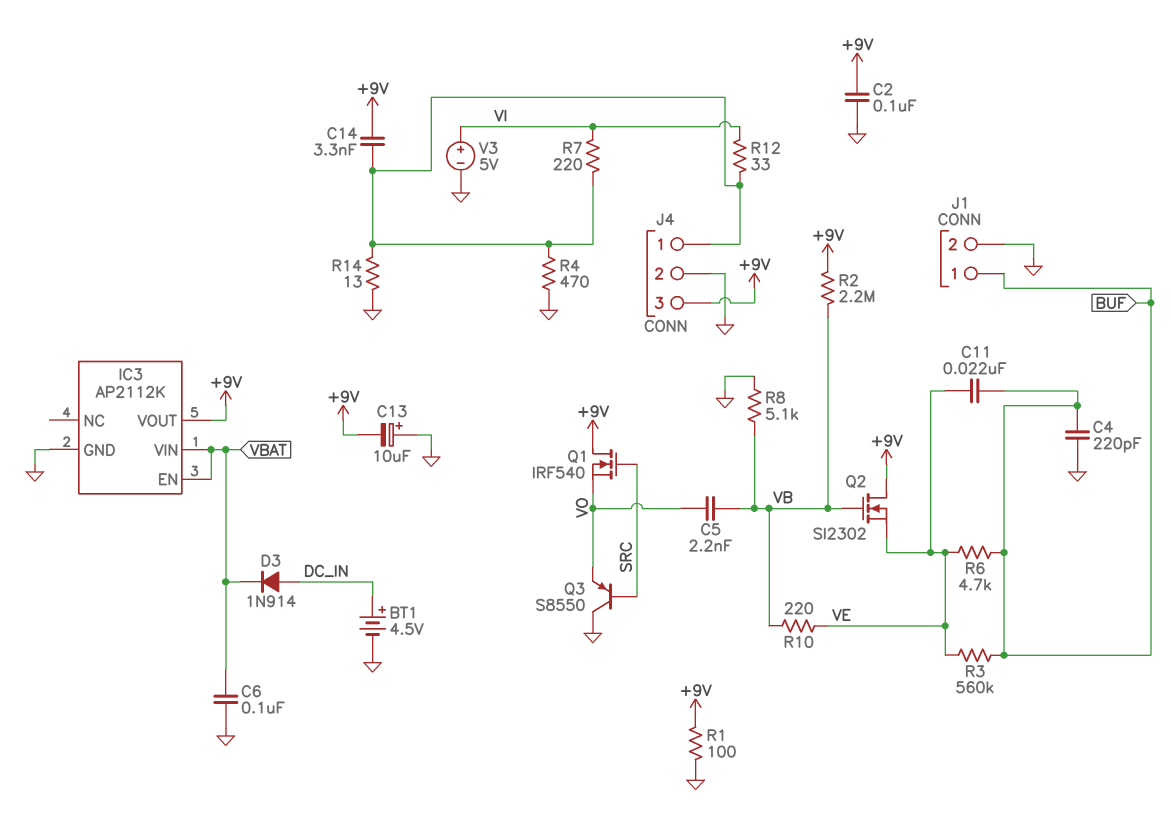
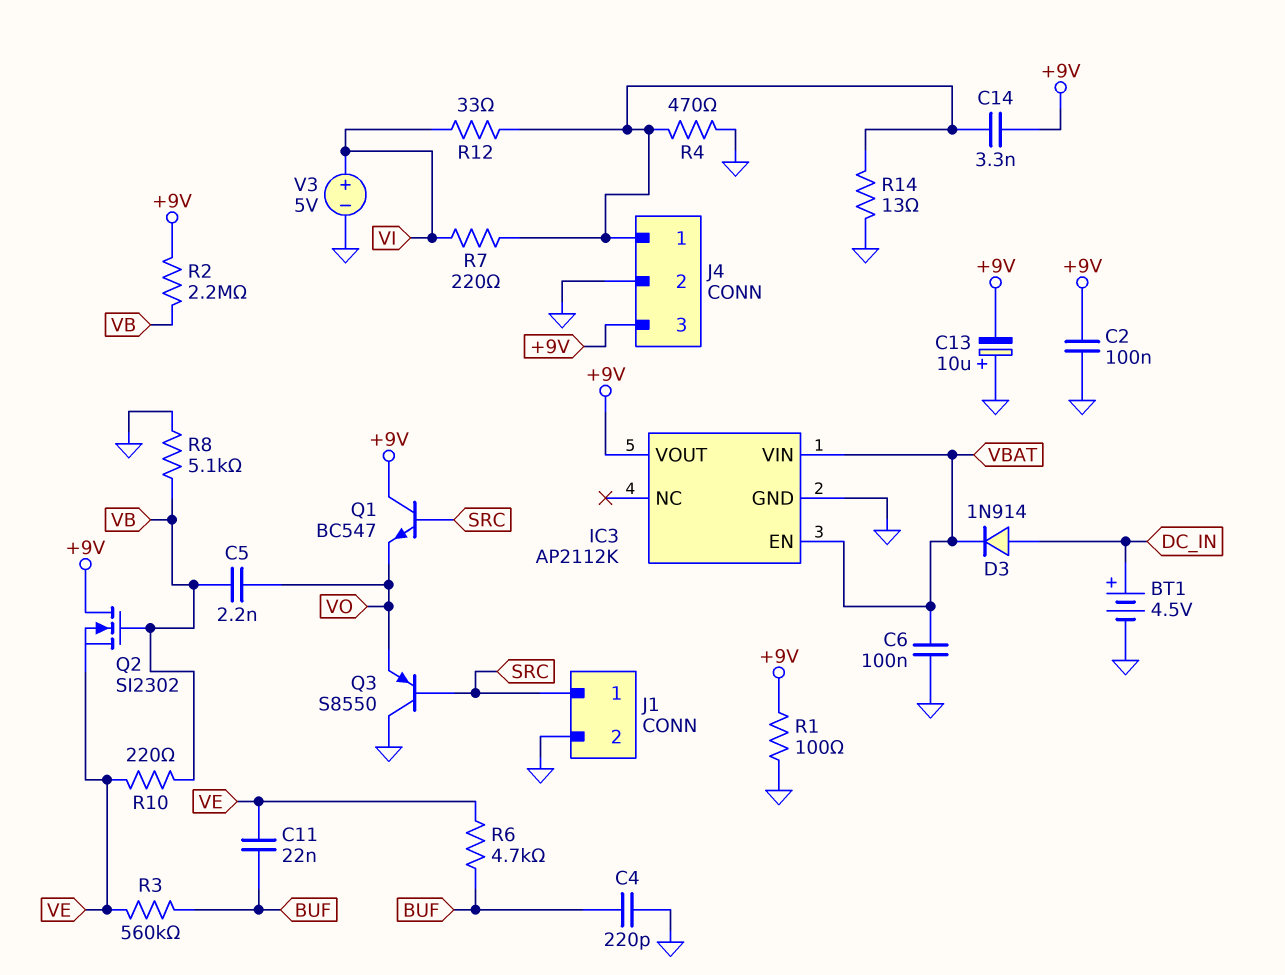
J1 pin 1: BUF -> SRC
Q1: NMOS IRF540 (G SRC, D +9V, S VO) -> NPN BC547 (B SRC, C +9V, E VO)

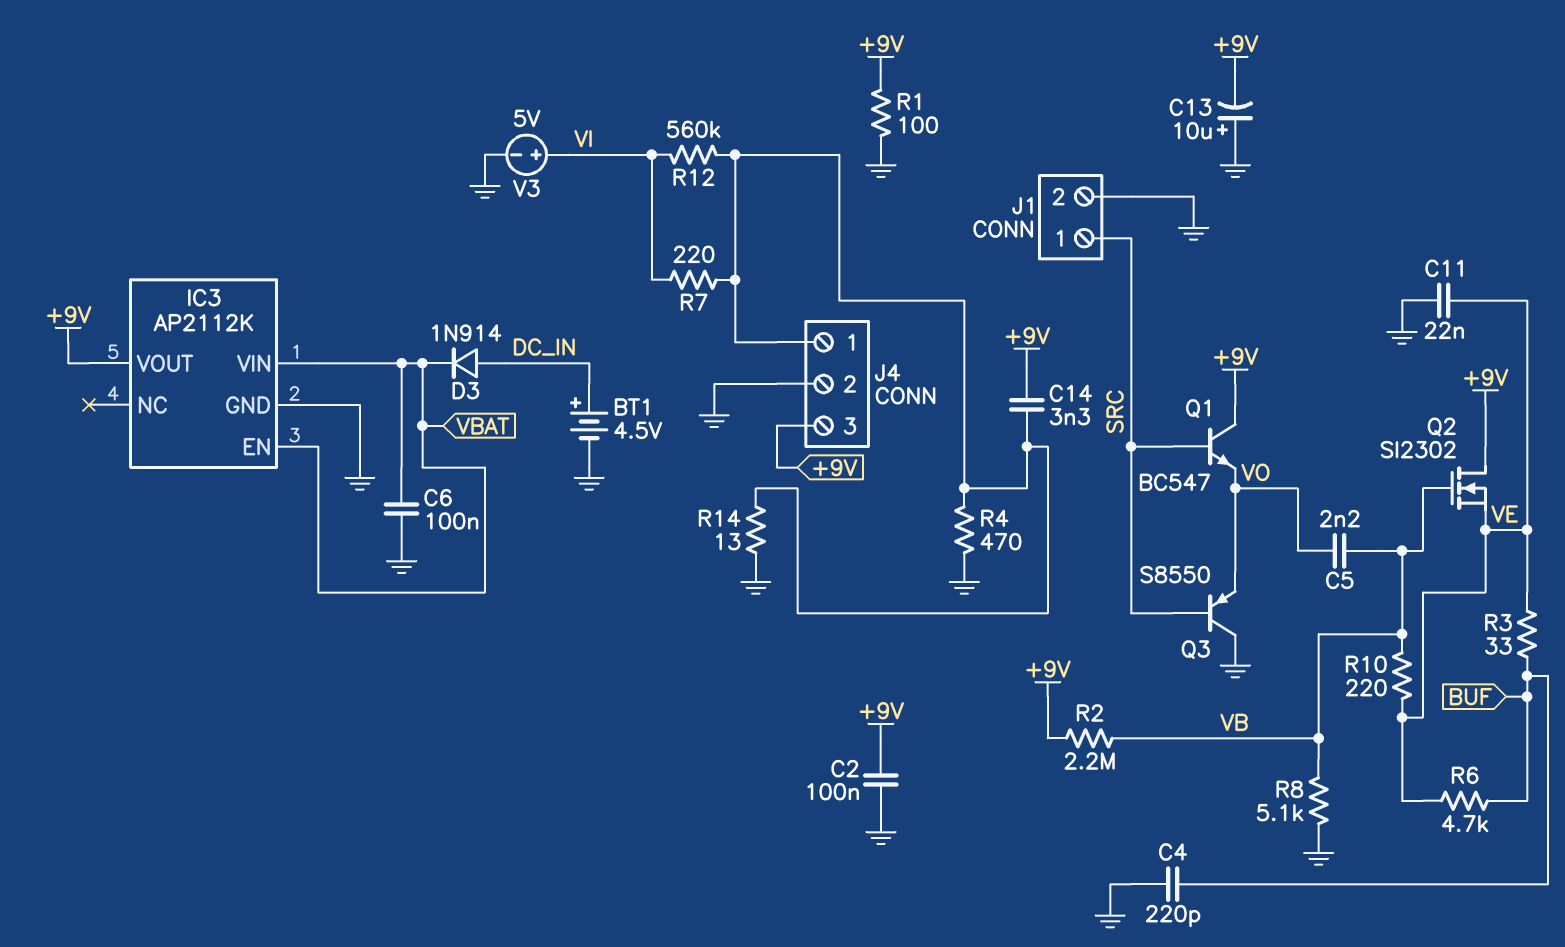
C11: 22nF (BUF, VE) -> 22nF (GND, VE)
R3: 560k (BUF, VE) -> 33 (BUF, VE)
R12: 33 (J4/1, VI) -> 560k (J4/1, VI)

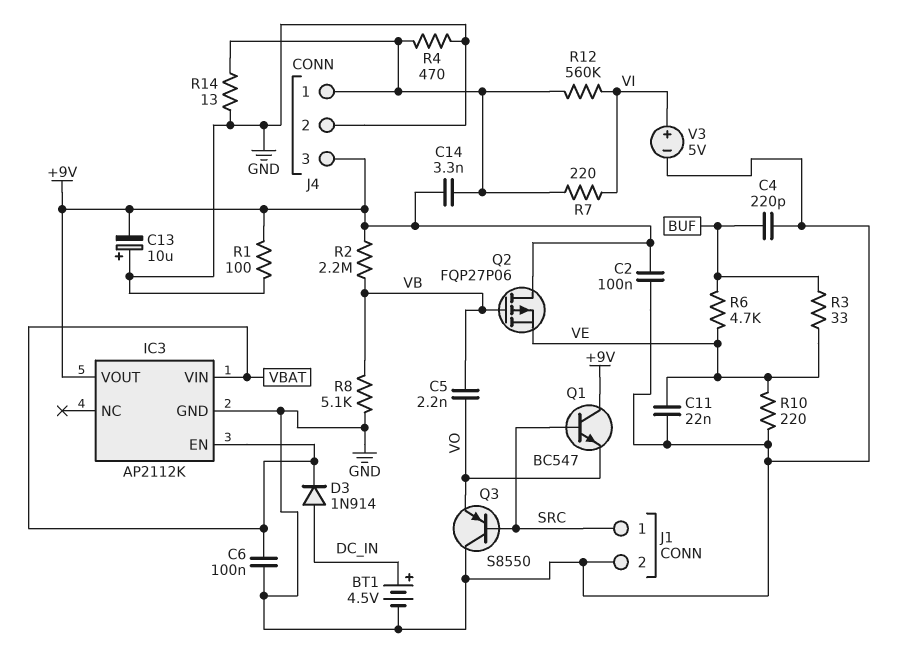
Q2: NMOS SI2302 (G VB, D +9V, S VE) -> PMOS FQP27P06 (G VB, D +9V, S VE)
R10: 220 (VB, VE) -> 220 (GND, VE)

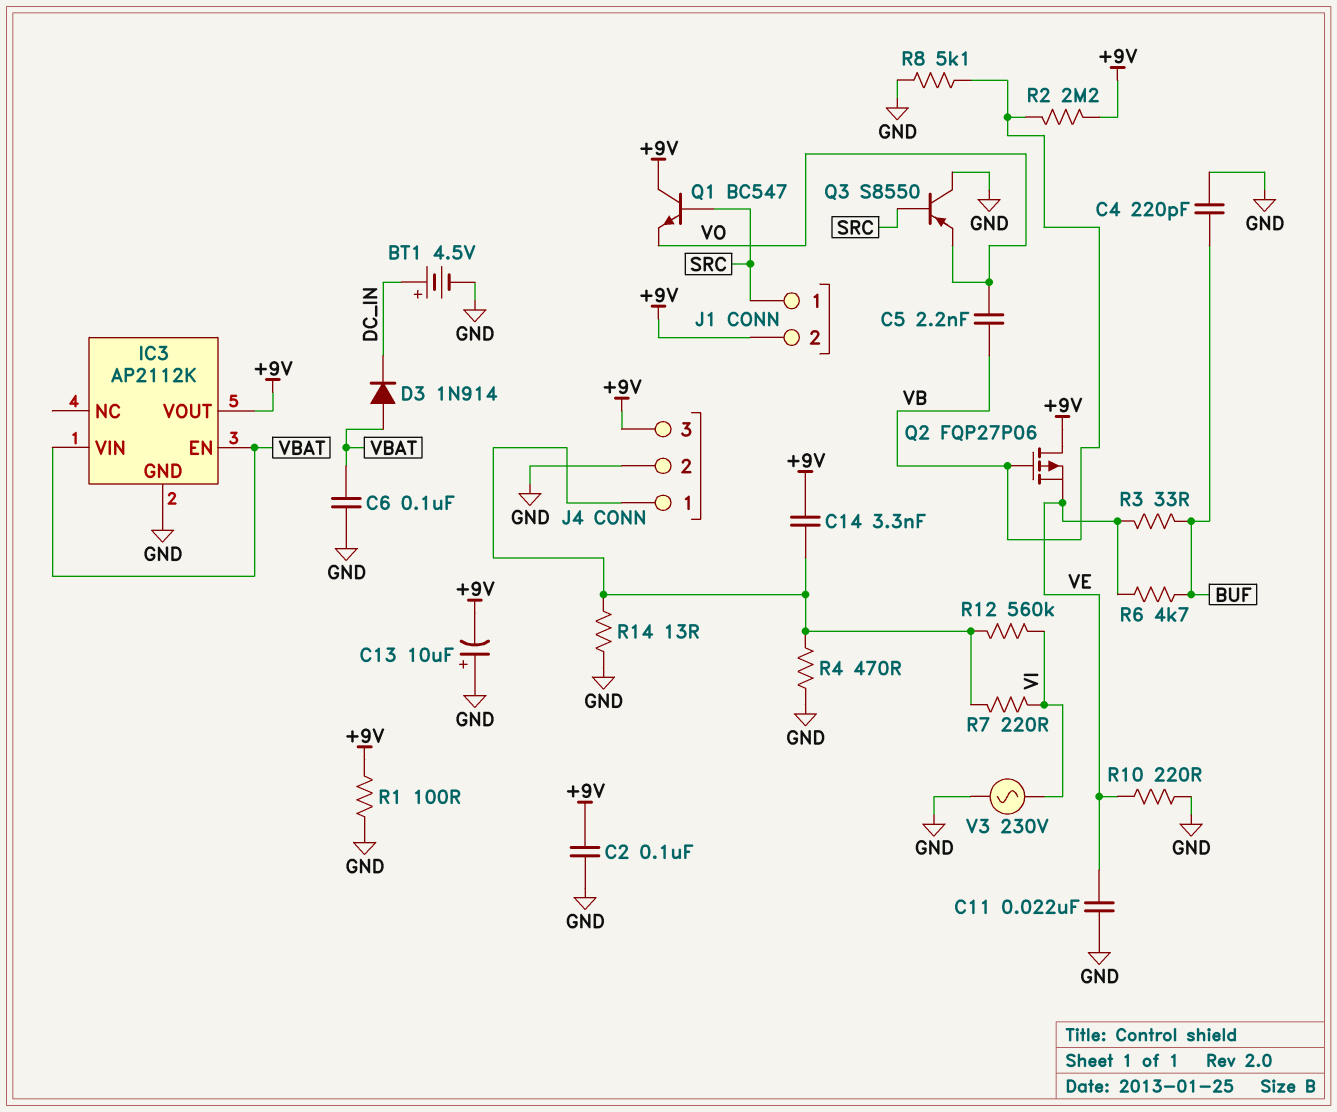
D3: diode 1N914 (A DC_IN, K VBAT) -> diode 1N914 (A VBAT, K DC_IN)
J1 pin 2: GND -> +9V
V3: 5V (plus VI, minus GND) -> AC 230V (GND, VI)

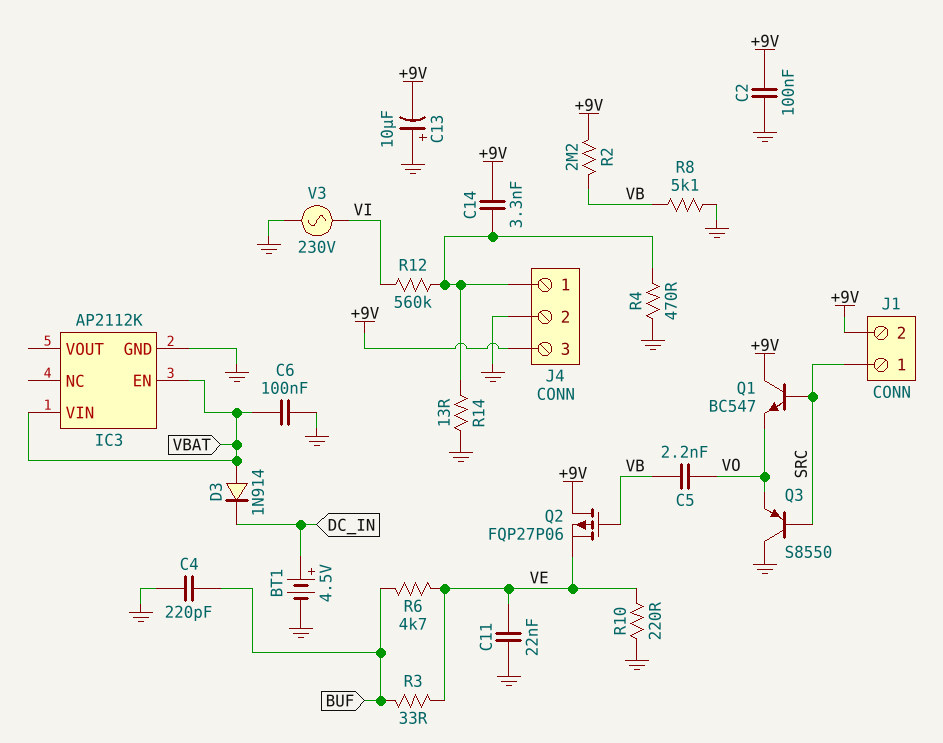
IC3 pin VOUT: +9V -> none
R1: 100 (+9V, GND) -> none
R7: 220 (J4/1, VI) -> none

================================

Please go through the listing and return each line that has "none" in it.

IC3 pin VOUT: +9V -> none
R1: 100 (+9V, GND) -> none
R7: 220 (J4/1, VI) -> none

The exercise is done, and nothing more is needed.